TASK STATEMENT:
Leaving out all pictures, copy the lines below exactly, from the line with "orange mushroom [295,51,372,138]" to the last line, both ends included.

__________

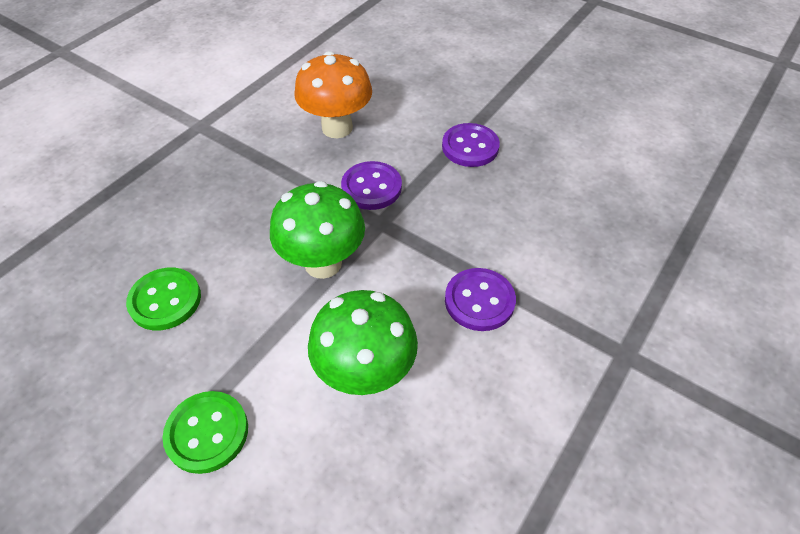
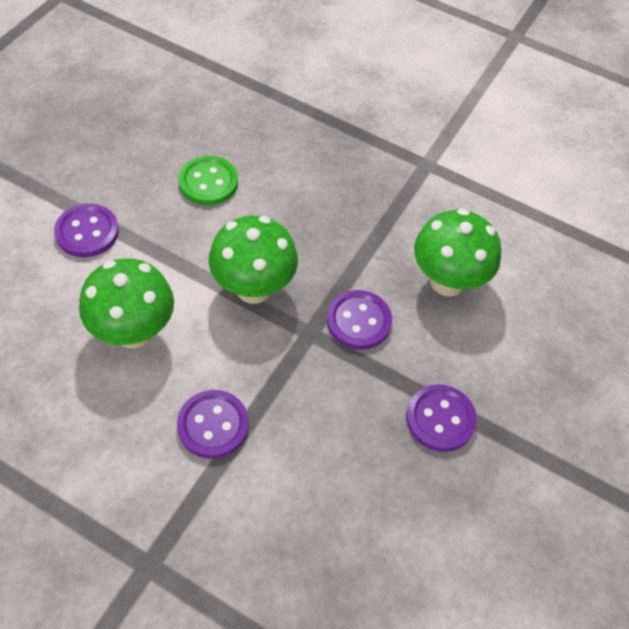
camera: 80 degrees right, 5 degrees up
green button [162,391,248,474] -> purple button [54,203,119,257]
orange mushroom [295,51,372,138] -> green mushroom [414,209,501,297]

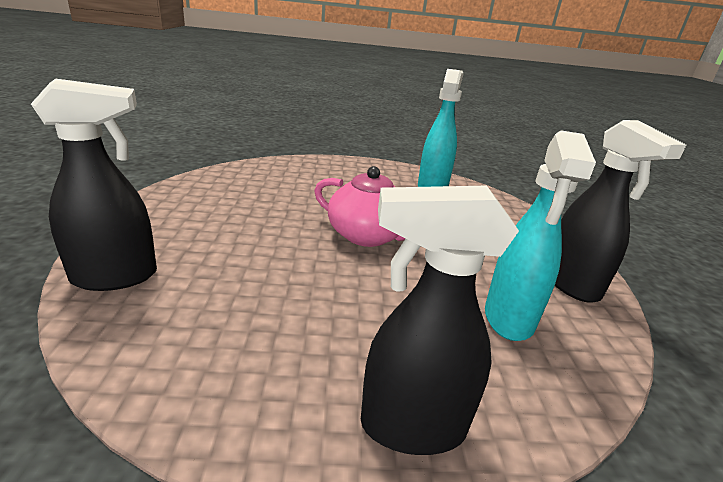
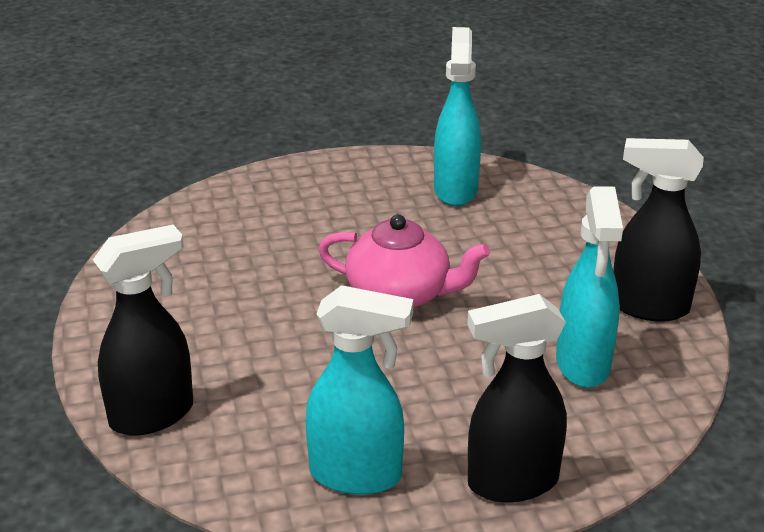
camera: 10 degrees left, 5 degrees up
black spray bottle [555,120,686,303] -> black spray bottle turned 135 degrees clockwise [613,138,704,322]
none -> turquoise spray bottle [306,285,413,495]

__________

RESULT OF THE EXERCISE:
orange mushroom [295,51,372,138] -> green mushroom [414,209,501,297]

camera: 10 degrees left, 5 degrees up
black spray bottle [555,120,686,303] -> black spray bottle turned 135 degrees clockwise [613,138,704,322]
none -> turquoise spray bottle [306,285,413,495]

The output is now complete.